*To do*. Transcribe the records below exactly, leaving out any pictures.

*Supplied material*.
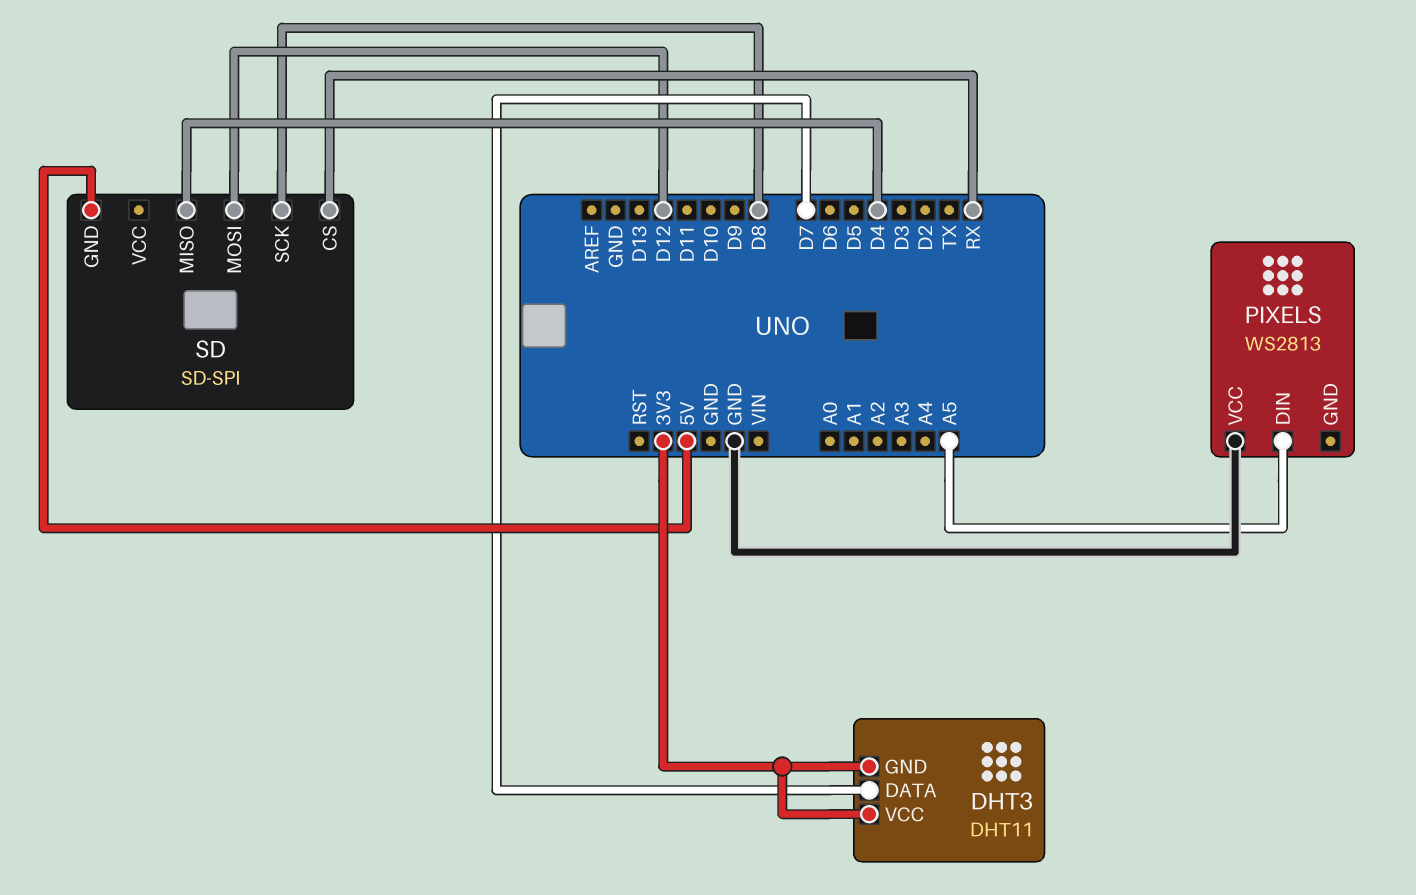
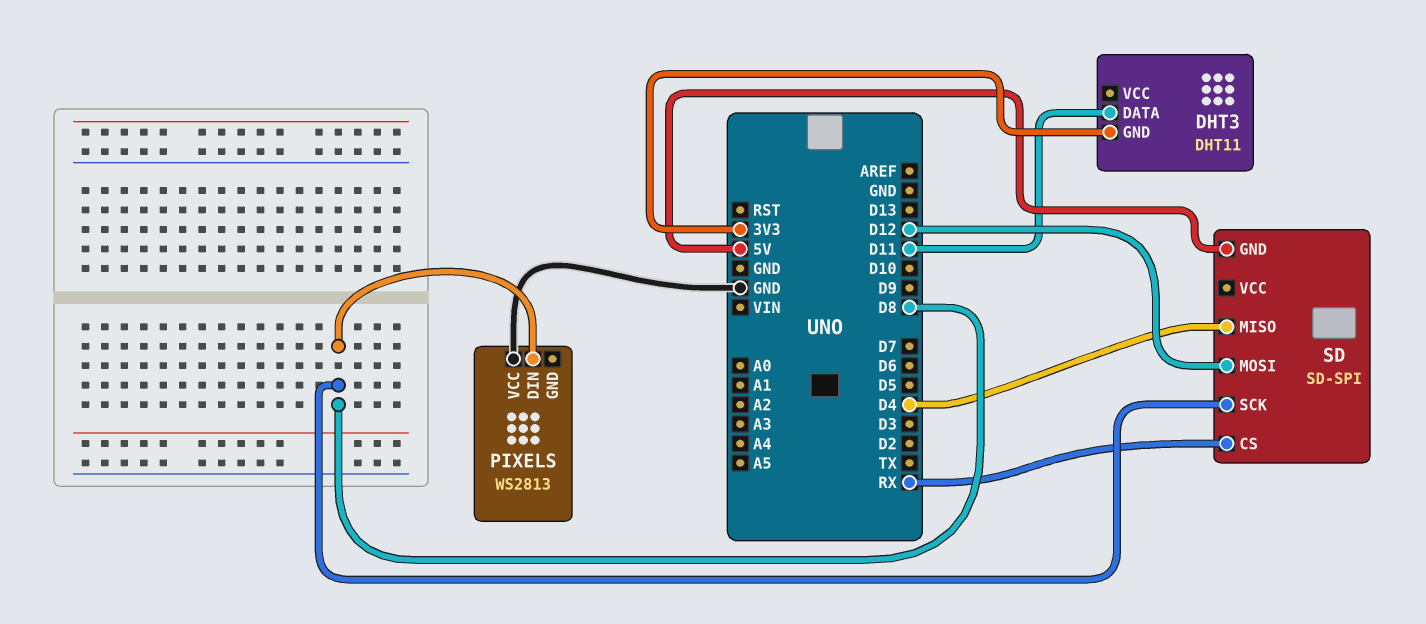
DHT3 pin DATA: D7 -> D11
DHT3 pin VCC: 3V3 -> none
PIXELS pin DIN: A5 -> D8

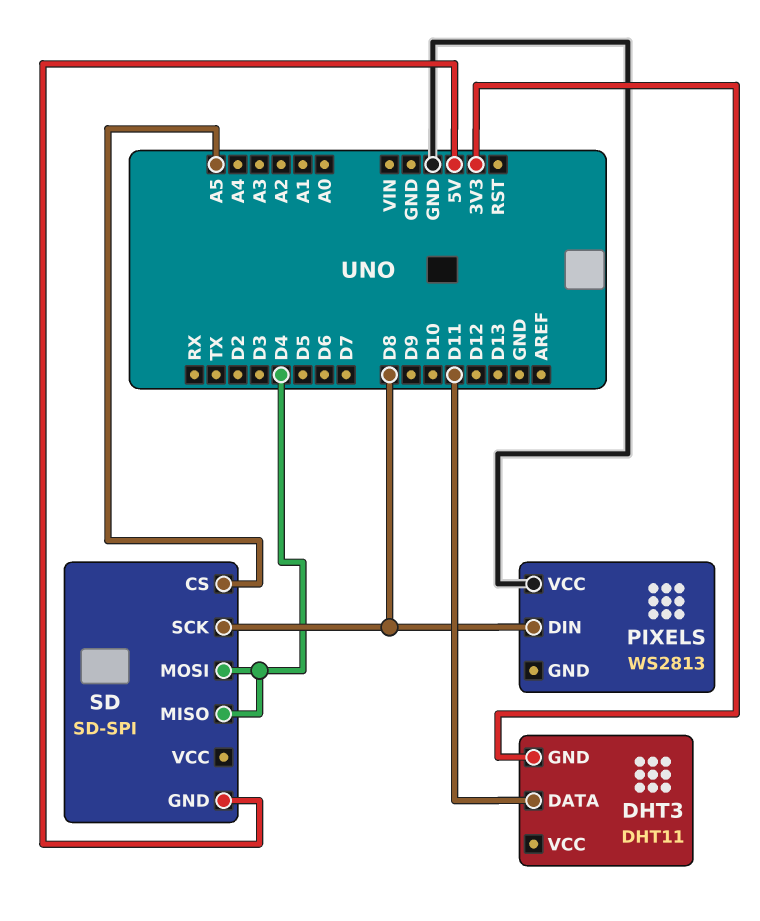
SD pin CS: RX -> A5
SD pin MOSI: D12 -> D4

*Answer box*.
DHT3 pin DATA: D7 -> D11
DHT3 pin VCC: 3V3 -> none
PIXELS pin DIN: A5 -> D8

SD pin CS: RX -> A5
SD pin MOSI: D12 -> D4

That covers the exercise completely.